### GIVEN DATA
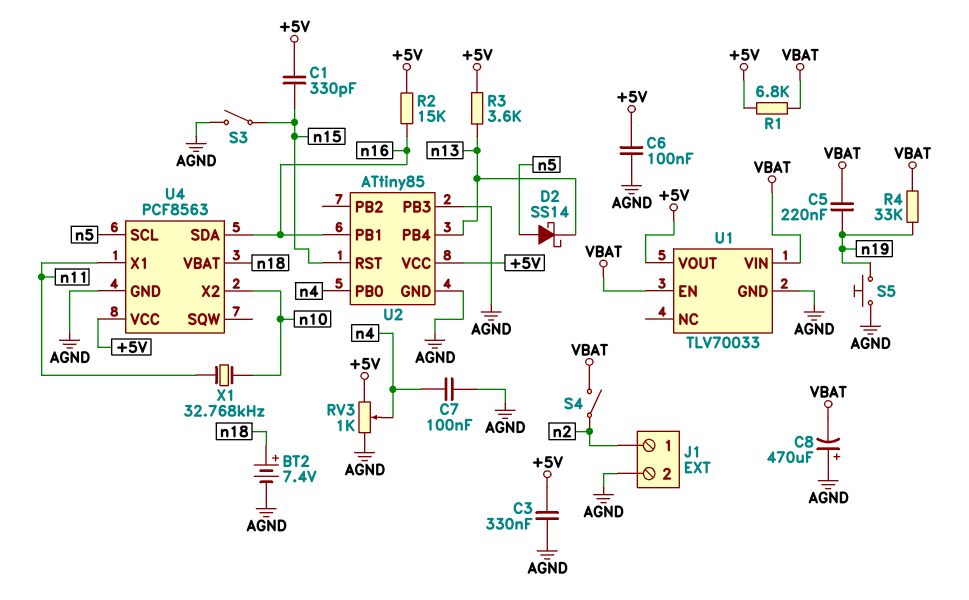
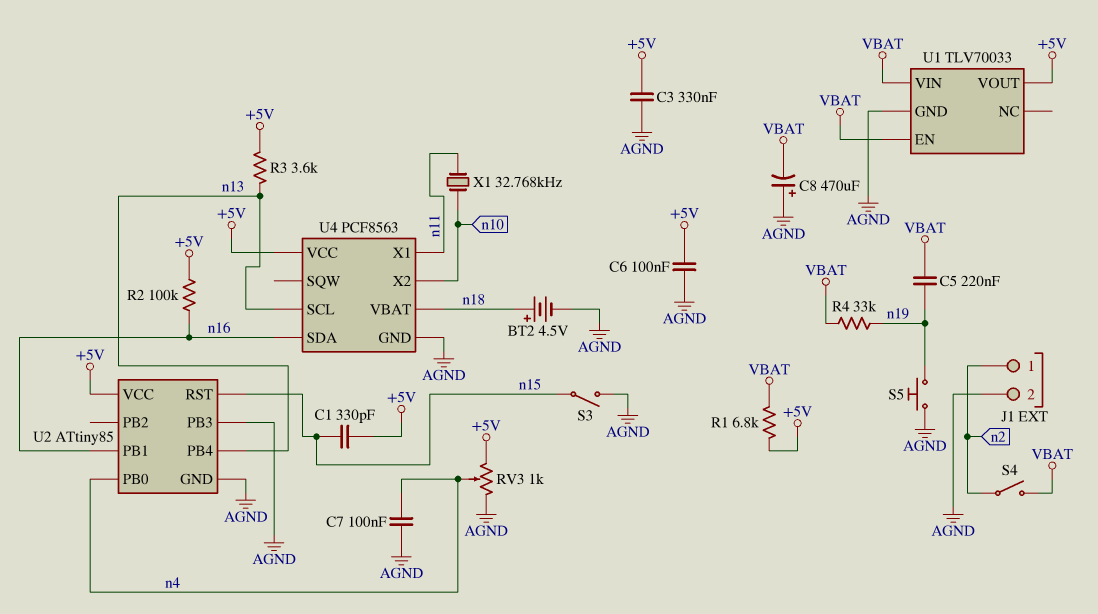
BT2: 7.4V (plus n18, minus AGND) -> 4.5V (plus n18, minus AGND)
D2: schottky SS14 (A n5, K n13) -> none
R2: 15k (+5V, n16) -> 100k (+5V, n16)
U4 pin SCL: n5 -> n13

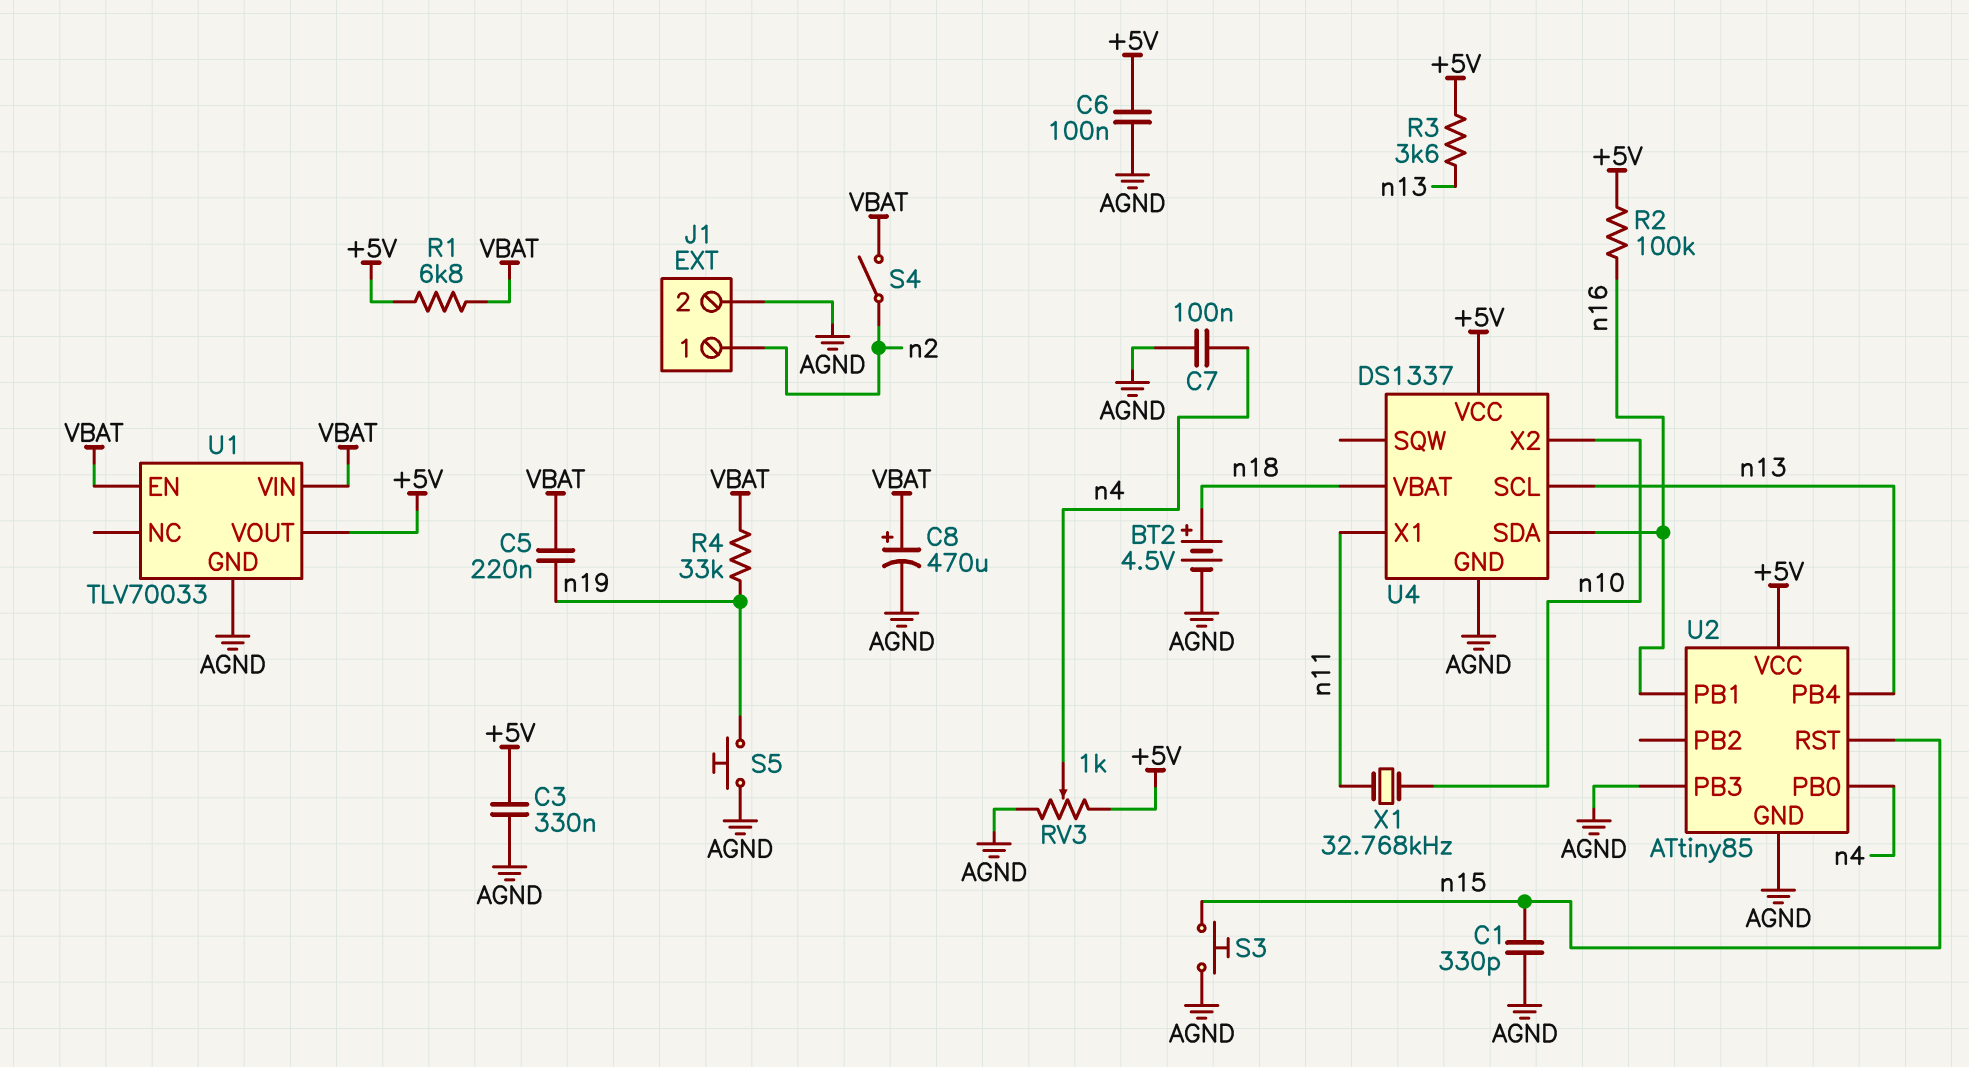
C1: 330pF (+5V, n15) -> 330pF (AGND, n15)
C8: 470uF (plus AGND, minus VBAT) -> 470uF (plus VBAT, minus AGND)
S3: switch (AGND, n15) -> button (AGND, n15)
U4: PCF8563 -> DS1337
---
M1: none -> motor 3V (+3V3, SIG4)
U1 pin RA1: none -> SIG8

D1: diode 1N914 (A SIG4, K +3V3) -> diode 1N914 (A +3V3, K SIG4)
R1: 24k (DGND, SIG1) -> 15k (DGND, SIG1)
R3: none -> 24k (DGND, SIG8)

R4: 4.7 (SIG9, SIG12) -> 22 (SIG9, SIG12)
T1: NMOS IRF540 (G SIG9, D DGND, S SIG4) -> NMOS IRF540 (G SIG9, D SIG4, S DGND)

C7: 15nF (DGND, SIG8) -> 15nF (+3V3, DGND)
==
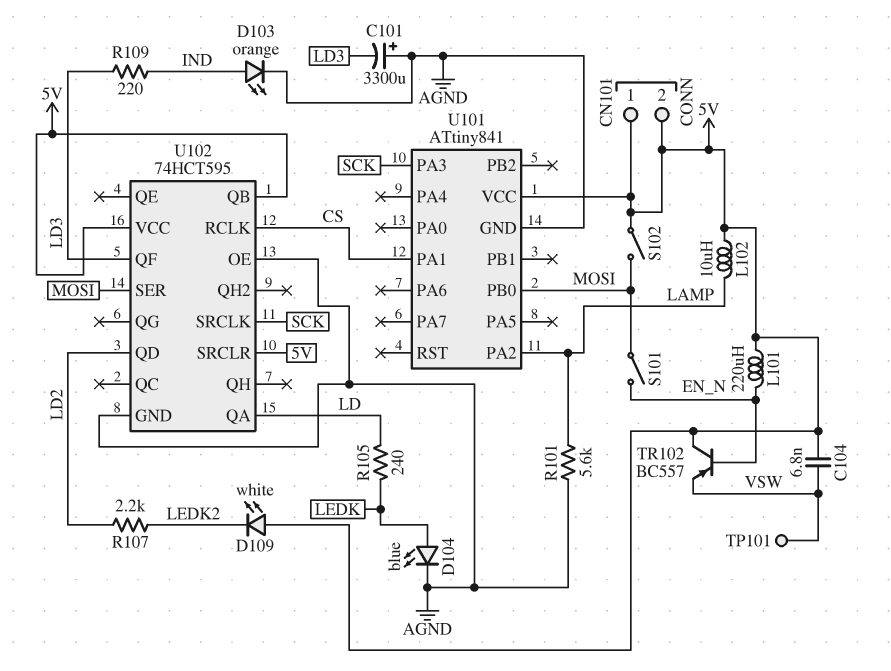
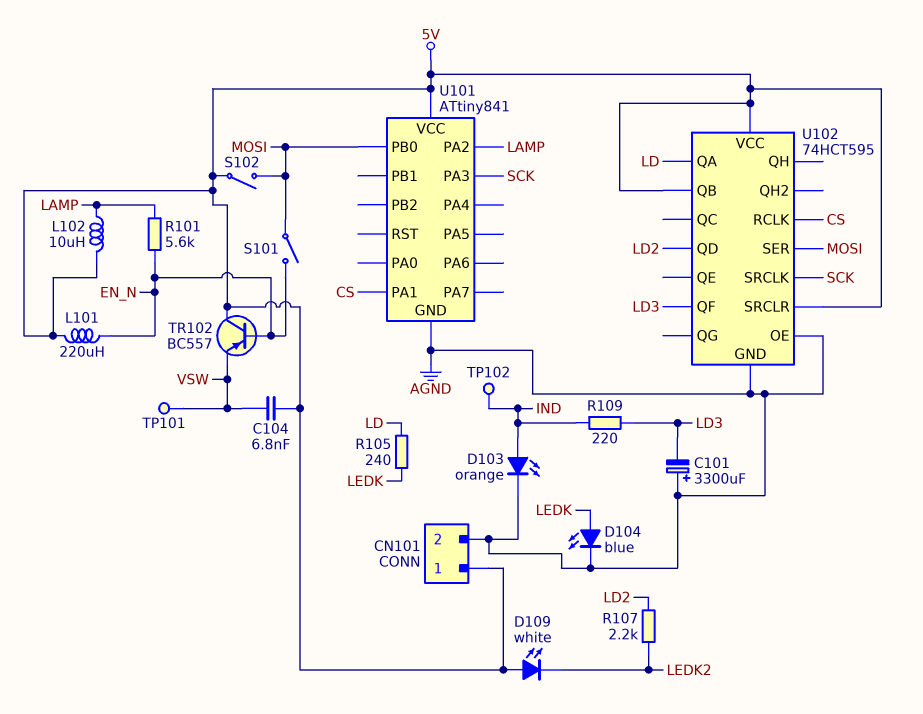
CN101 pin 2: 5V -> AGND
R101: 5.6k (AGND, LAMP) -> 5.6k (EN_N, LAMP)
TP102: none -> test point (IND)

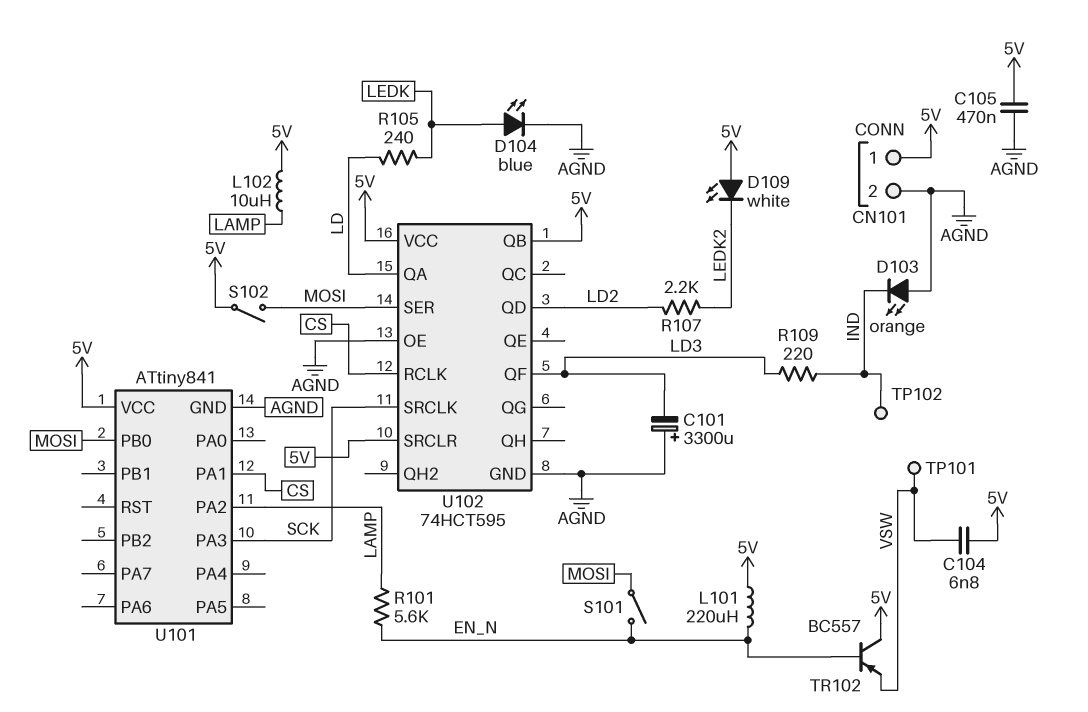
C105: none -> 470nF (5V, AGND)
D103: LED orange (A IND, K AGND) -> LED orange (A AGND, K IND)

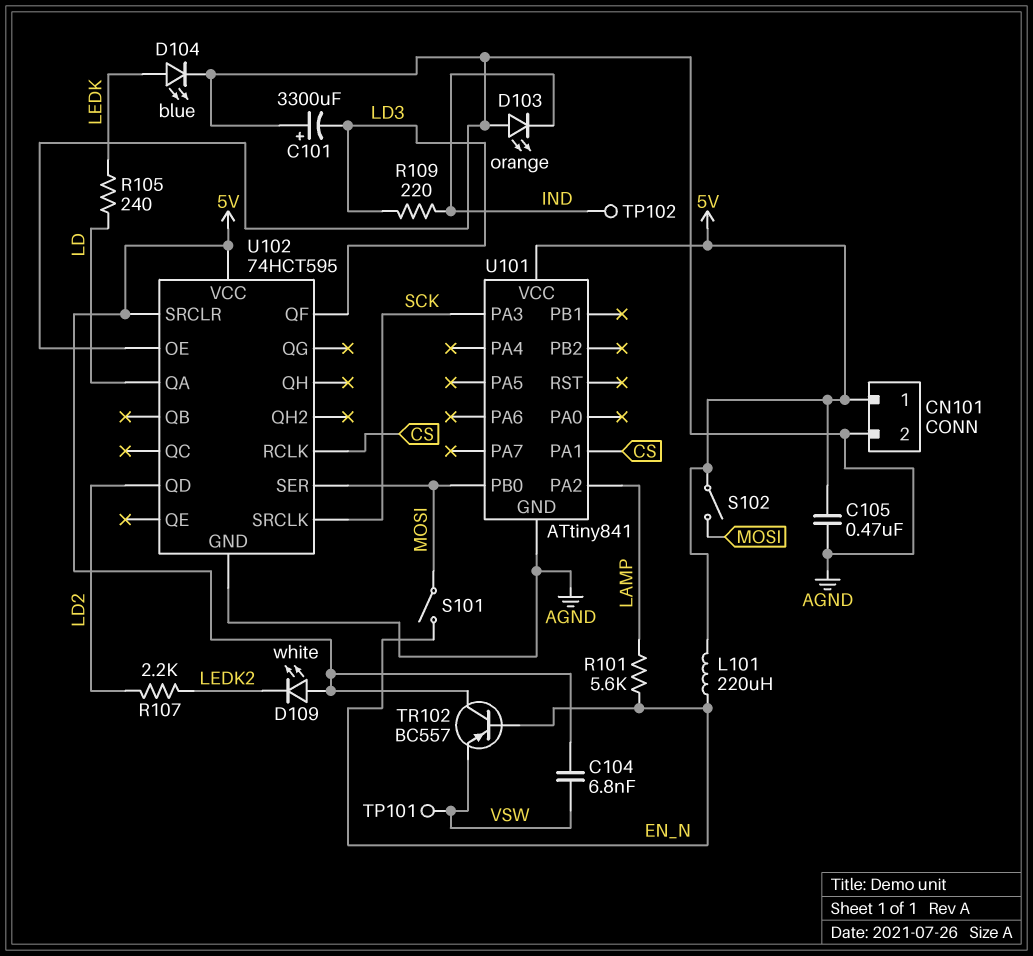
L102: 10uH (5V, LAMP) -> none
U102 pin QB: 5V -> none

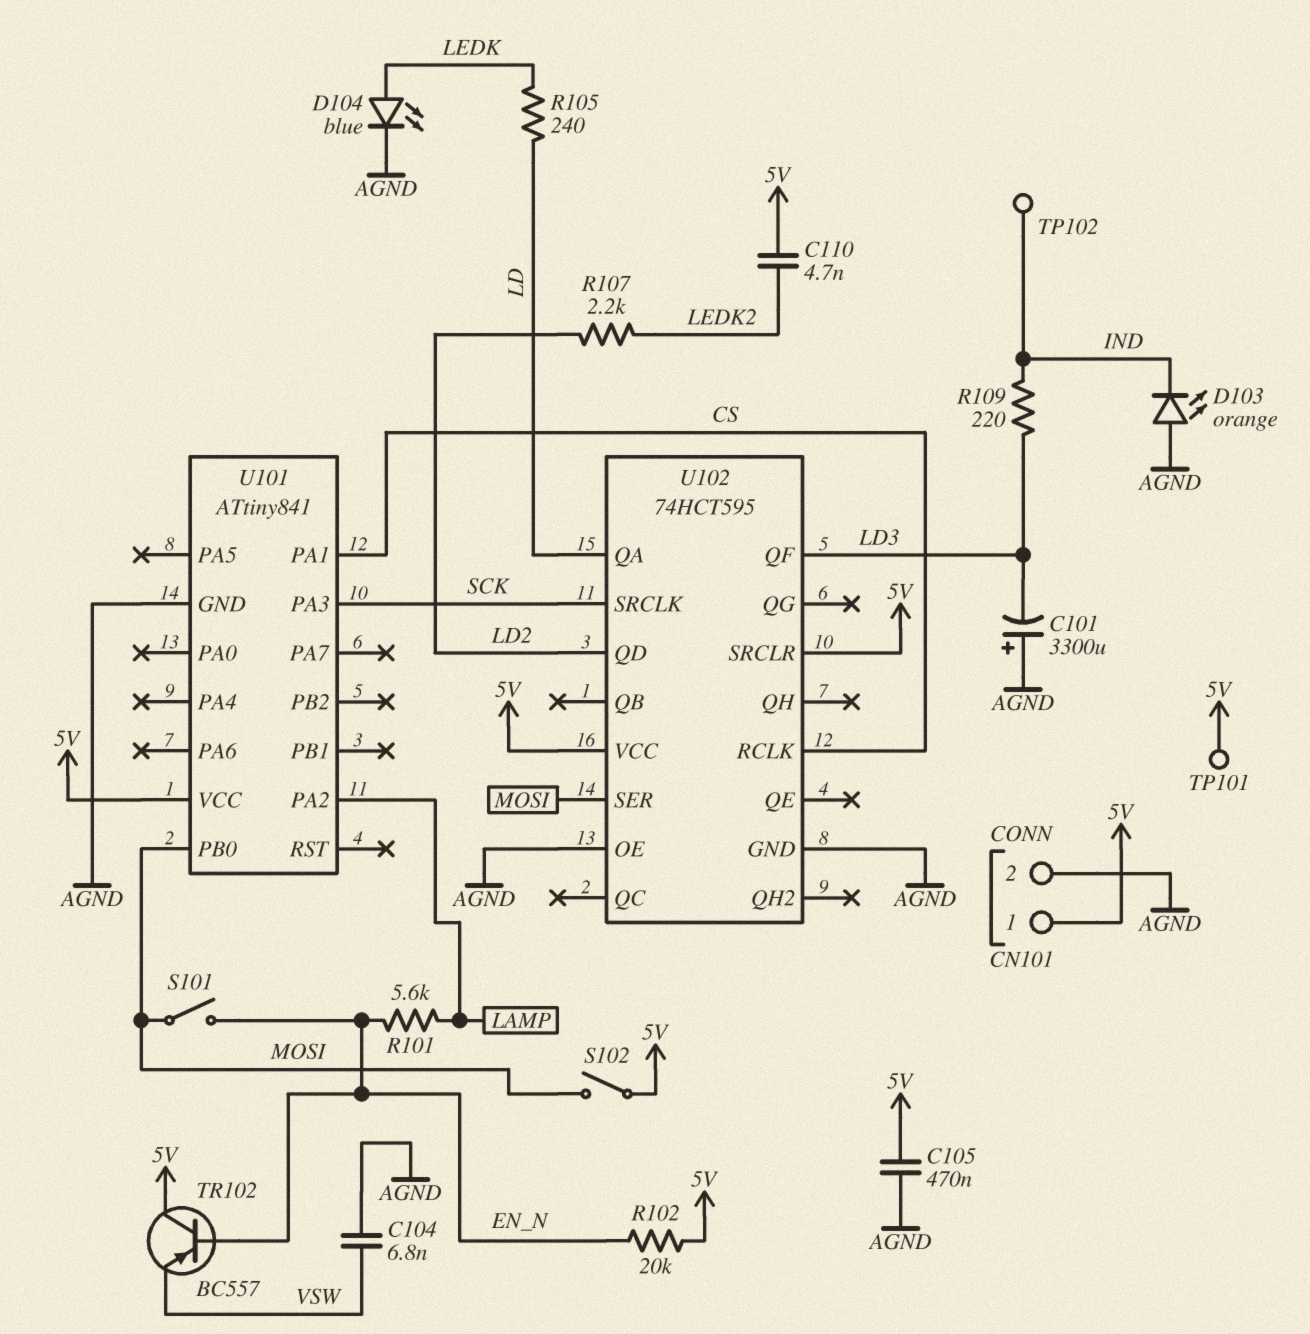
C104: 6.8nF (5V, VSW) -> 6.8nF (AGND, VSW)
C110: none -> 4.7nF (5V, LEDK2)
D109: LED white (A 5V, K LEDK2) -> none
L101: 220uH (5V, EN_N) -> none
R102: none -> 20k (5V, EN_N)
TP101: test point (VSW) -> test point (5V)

### YOUR OBJECTIVE
Of all the entries above, output exactly the lines between the one holding "C110: none -> 4.7nF (5V, LEDK2)" and the one holding "TP101: test point (VSW) -> test point (5V)", inclusive.

### WORKED SOLUTION
C110: none -> 4.7nF (5V, LEDK2)
D109: LED white (A 5V, K LEDK2) -> none
L101: 220uH (5V, EN_N) -> none
R102: none -> 20k (5V, EN_N)
TP101: test point (VSW) -> test point (5V)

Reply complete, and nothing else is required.